What is needed »
Your answer must restate the listing below word for word and contain no images.

Information given »
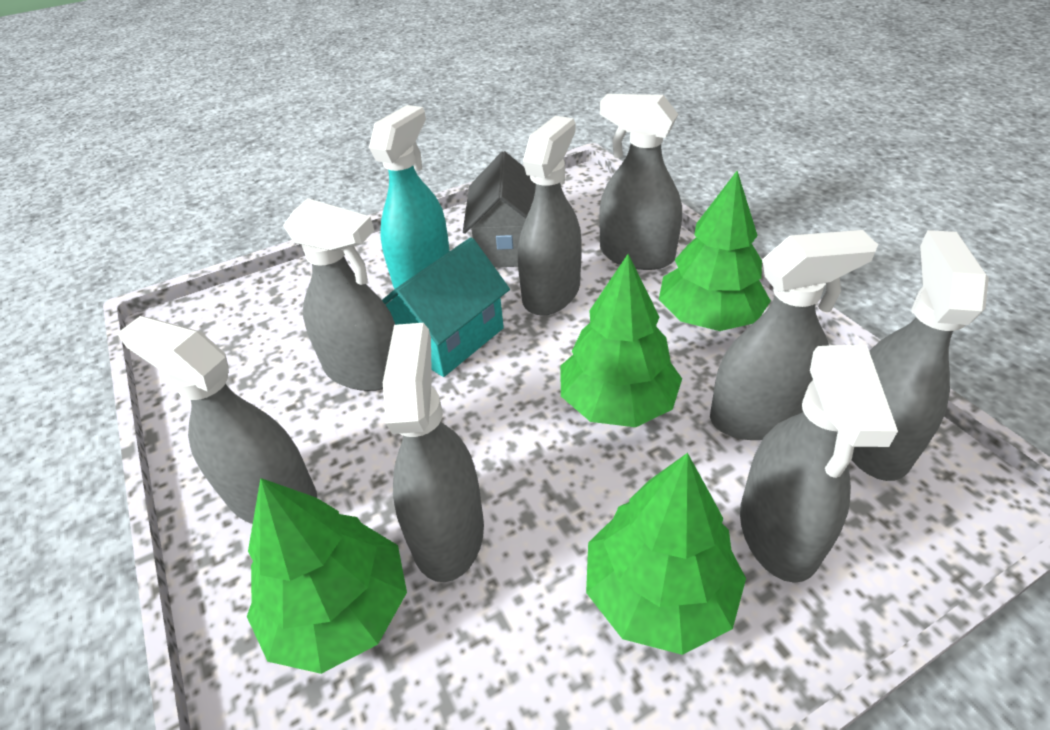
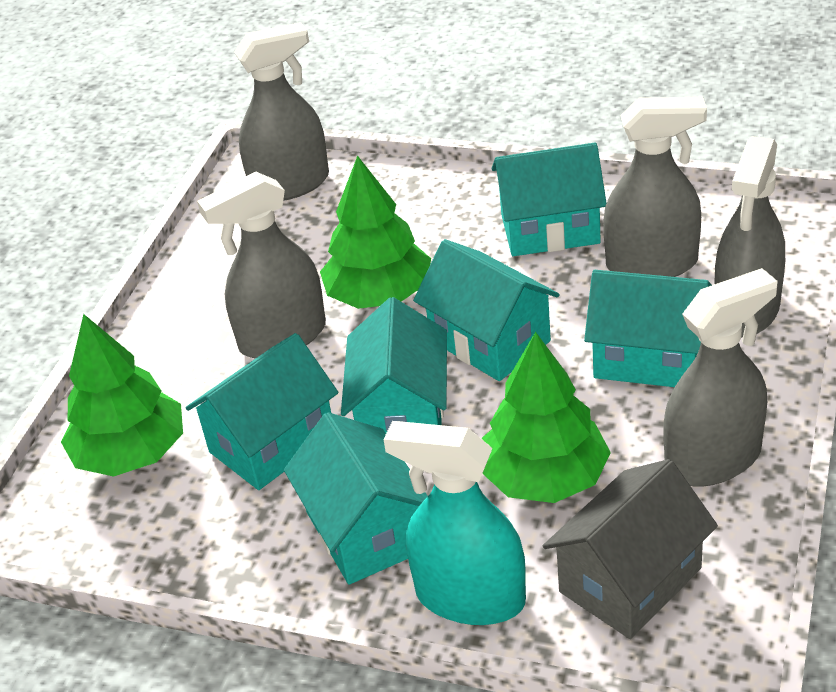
green tree: 4 -> 3
grey spray bottle: 8 -> 5
turquoise house: 1 -> 6

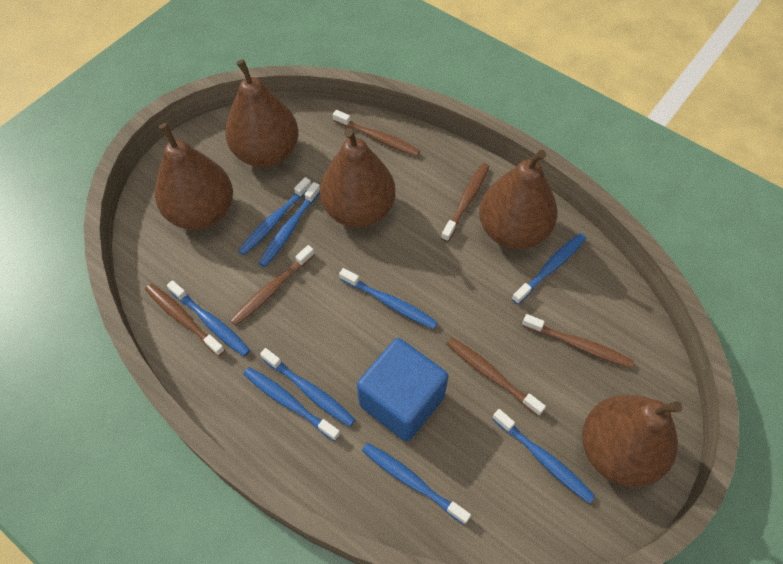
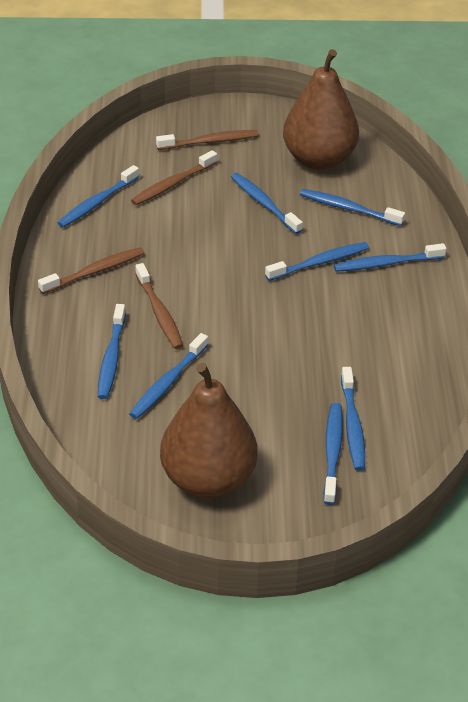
blue cube: 1 -> 0
brown pear: 5 -> 2
brown toothbrush: 6 -> 4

Problem solution »
green tree: 4 -> 3
grey spray bottle: 8 -> 5
turquoise house: 1 -> 6

blue cube: 1 -> 0
brown pear: 5 -> 2
brown toothbrush: 6 -> 4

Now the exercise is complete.